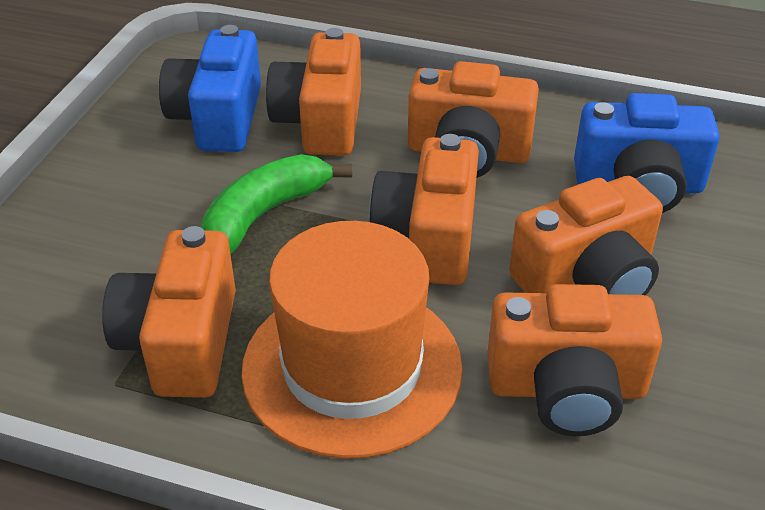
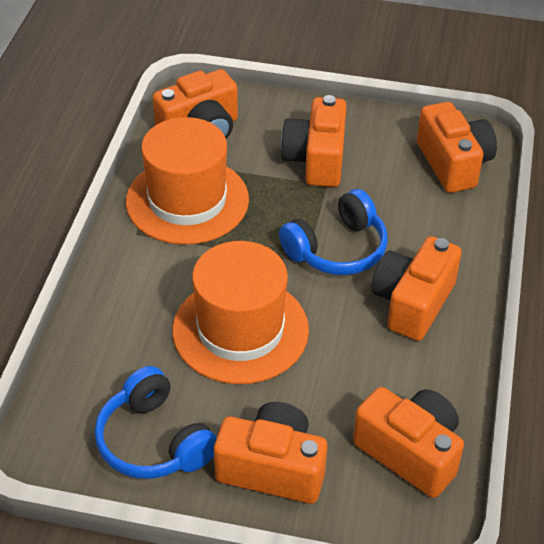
blue camera: 2 -> 0
blue headphones: 0 -> 2
green banana: 1 -> 0
orange hat: 1 -> 2

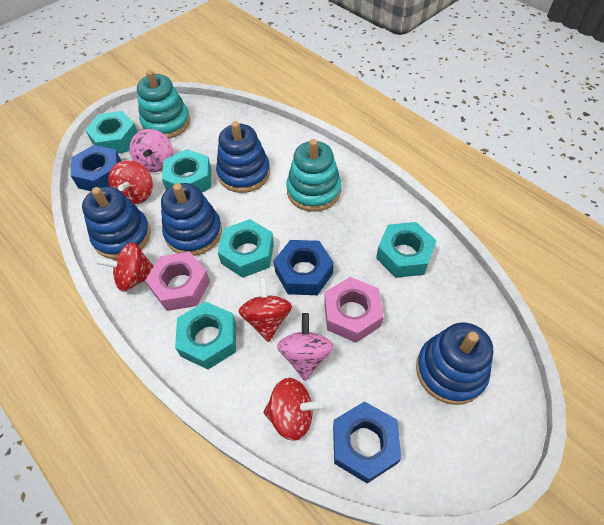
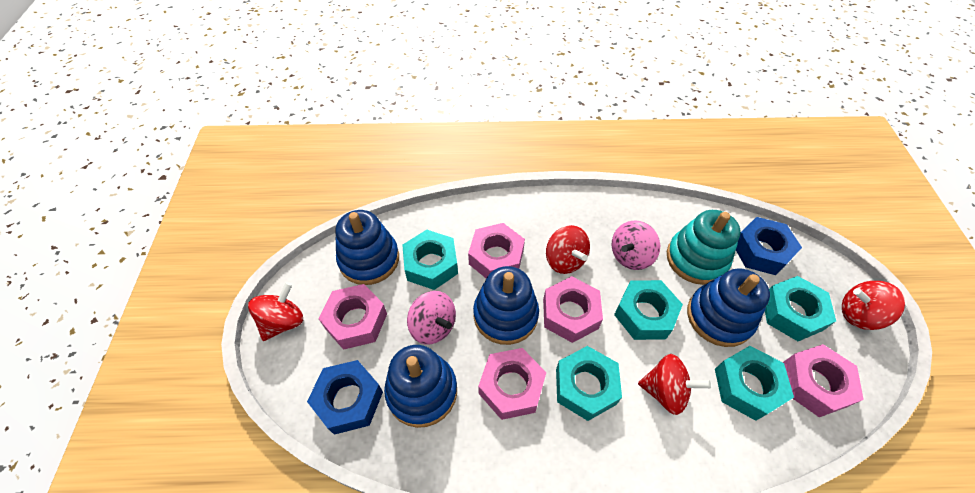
blue nut: 3 -> 2
pink nut: 2 -> 5
turquoise stacking toy: 2 -> 1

◆ ◆ ◆ ◆

• Task:
What the answer needs is every record above, exactly as written, and no pictures.

• Output below:
blue camera: 2 -> 0
blue headphones: 0 -> 2
green banana: 1 -> 0
orange hat: 1 -> 2

blue nut: 3 -> 2
pink nut: 2 -> 5
turquoise stacking toy: 2 -> 1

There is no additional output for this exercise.